Stored data
== Segment start ==

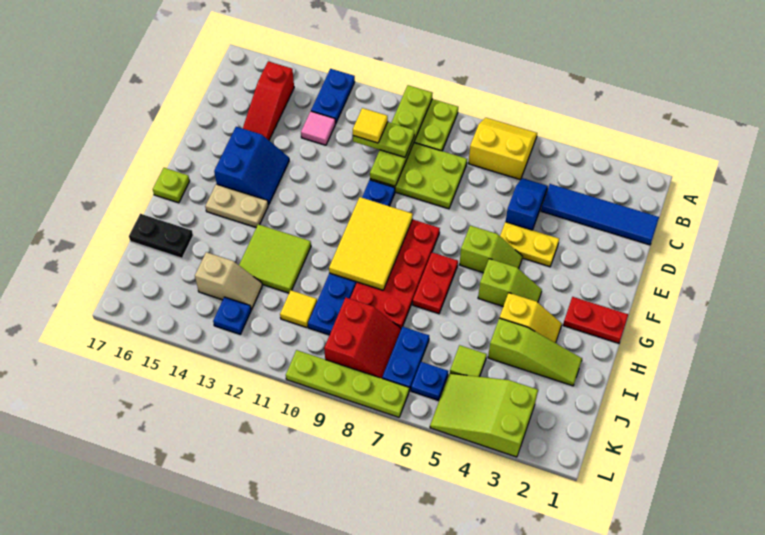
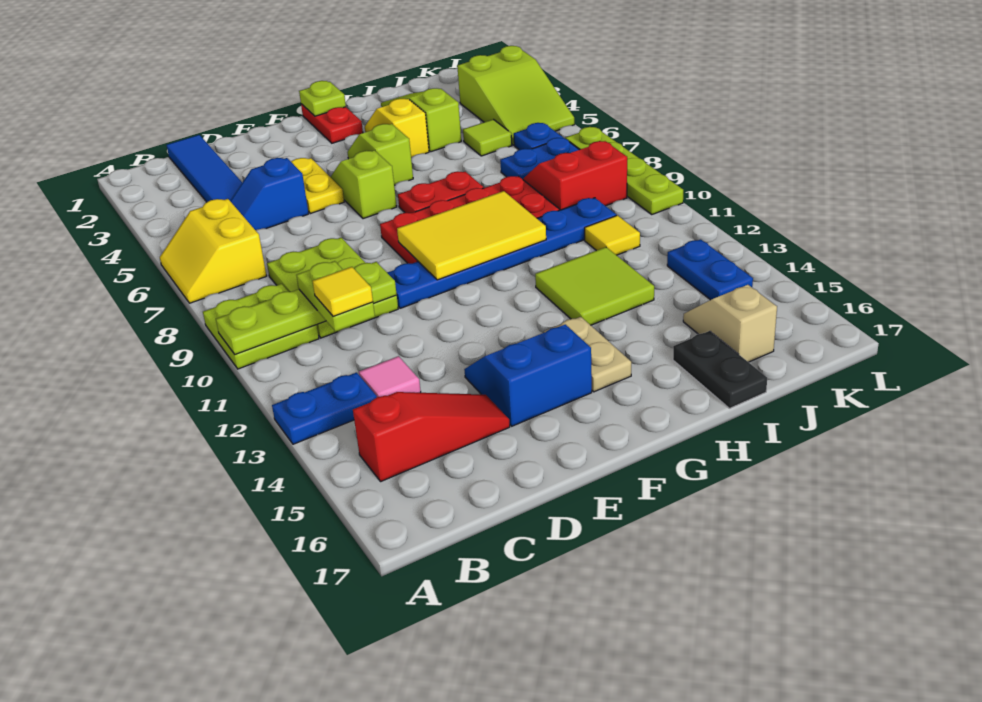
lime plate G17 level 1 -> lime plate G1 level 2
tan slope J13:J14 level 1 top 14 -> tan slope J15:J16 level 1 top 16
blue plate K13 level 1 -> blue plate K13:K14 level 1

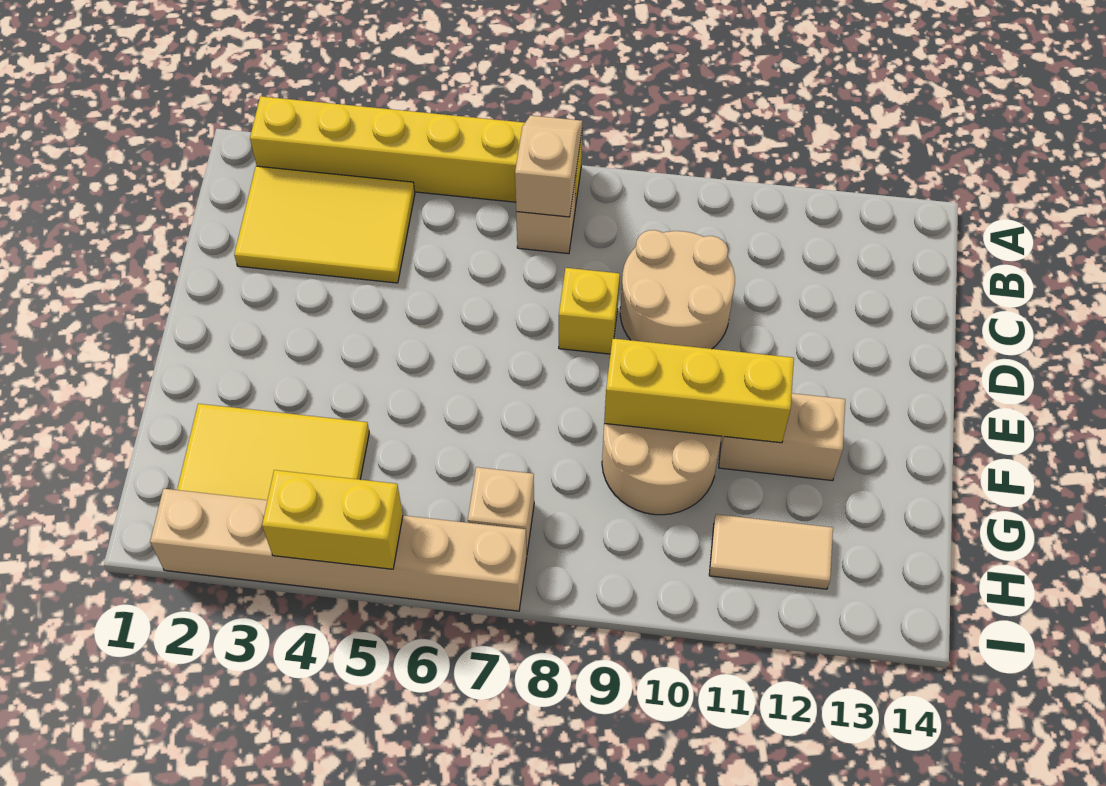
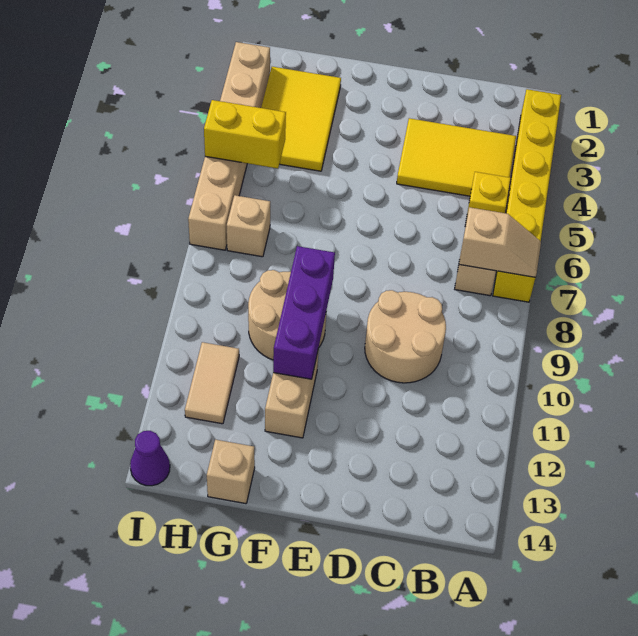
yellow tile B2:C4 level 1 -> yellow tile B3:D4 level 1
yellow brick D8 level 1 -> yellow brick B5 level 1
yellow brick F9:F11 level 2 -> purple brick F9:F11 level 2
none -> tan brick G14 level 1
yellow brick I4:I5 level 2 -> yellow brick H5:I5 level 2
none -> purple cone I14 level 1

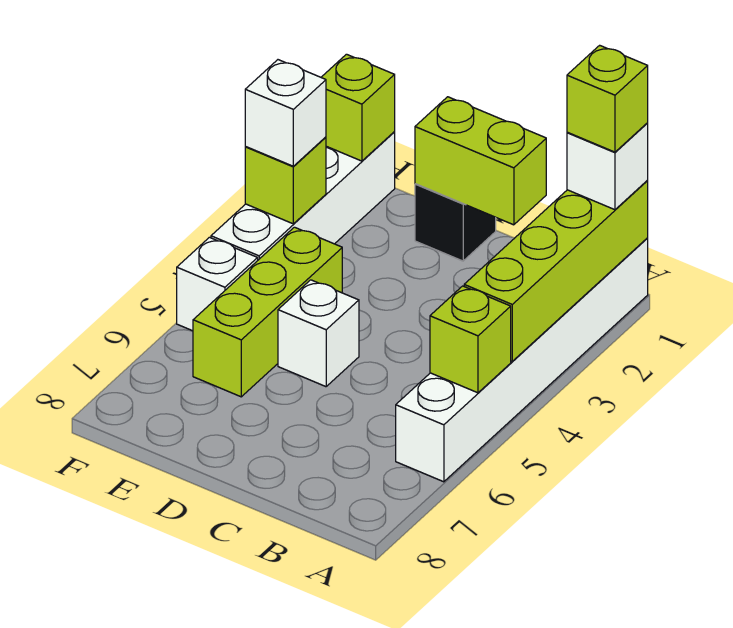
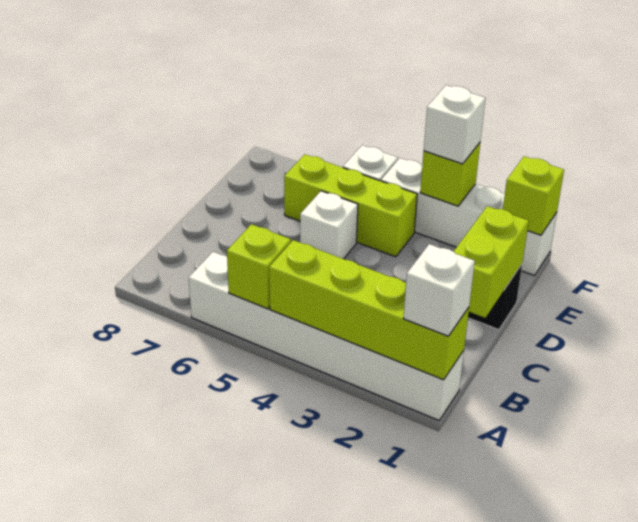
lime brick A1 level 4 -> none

== Segment end ==

[WHAT YOU HAVE TO DO]
Repeat, exactly and in full, every entry in the data, but not the pictures.

[WORKED SOLUTION]
lime plate G17 level 1 -> lime plate G1 level 2
tan slope J13:J14 level 1 top 14 -> tan slope J15:J16 level 1 top 16
blue plate K13 level 1 -> blue plate K13:K14 level 1

yellow tile B2:C4 level 1 -> yellow tile B3:D4 level 1
yellow brick D8 level 1 -> yellow brick B5 level 1
yellow brick F9:F11 level 2 -> purple brick F9:F11 level 2
none -> tan brick G14 level 1
yellow brick I4:I5 level 2 -> yellow brick H5:I5 level 2
none -> purple cone I14 level 1

lime brick A1 level 4 -> none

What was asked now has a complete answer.